== LISTED ENTRIES
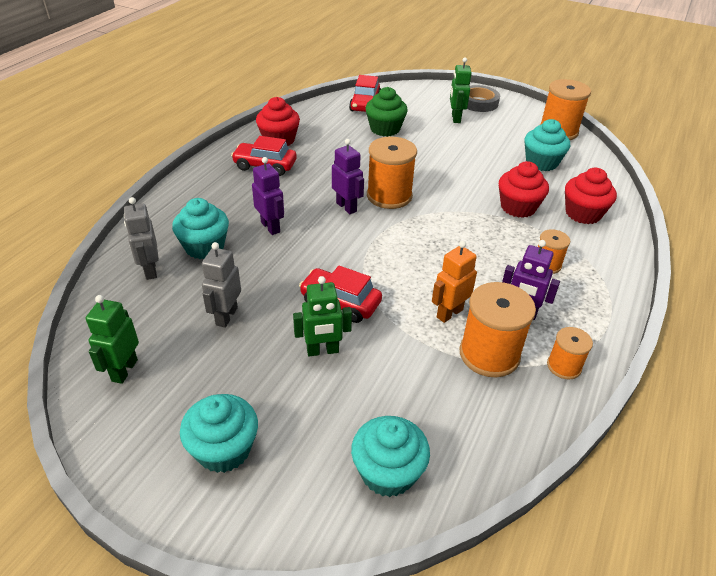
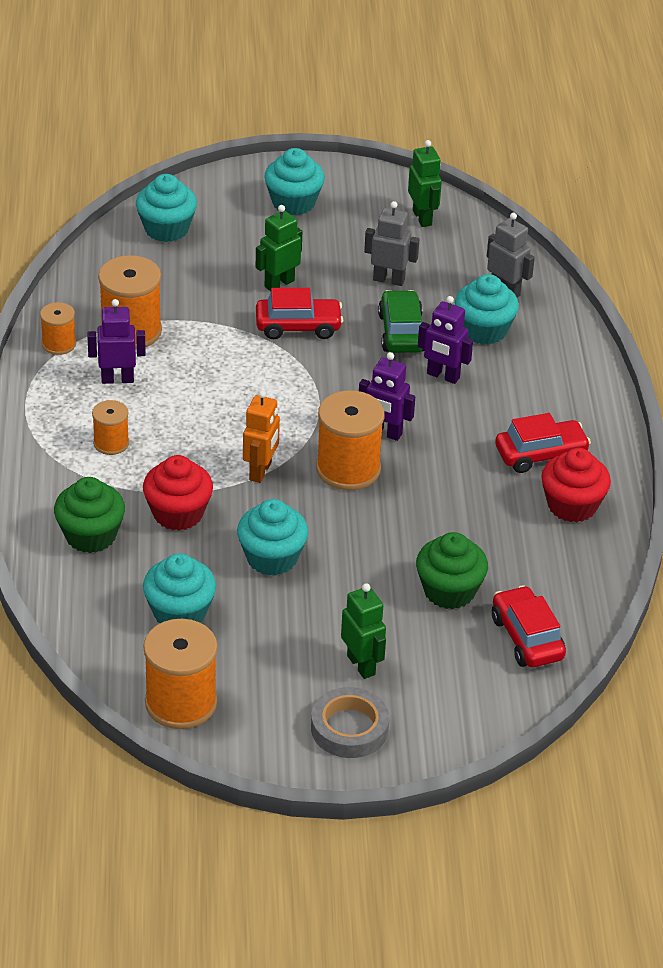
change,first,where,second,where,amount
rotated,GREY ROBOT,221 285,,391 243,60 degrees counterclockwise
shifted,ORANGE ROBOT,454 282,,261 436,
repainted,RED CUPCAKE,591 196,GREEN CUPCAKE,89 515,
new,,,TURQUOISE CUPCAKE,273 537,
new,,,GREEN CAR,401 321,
====
**TASK TO COMPLETE**
Only the lines from the one containing "rotated,GREY ROBOT,221 285,,391" through the end of the listing should be copied, and they should be copied exactly.

**ANSWER SECTION**
rotated,GREY ROBOT,221 285,,391 243,60 degrees counterclockwise
shifted,ORANGE ROBOT,454 282,,261 436,
repainted,RED CUPCAKE,591 196,GREEN CUPCAKE,89 515,
new,,,TURQUOISE CUPCAKE,273 537,
new,,,GREEN CAR,401 321,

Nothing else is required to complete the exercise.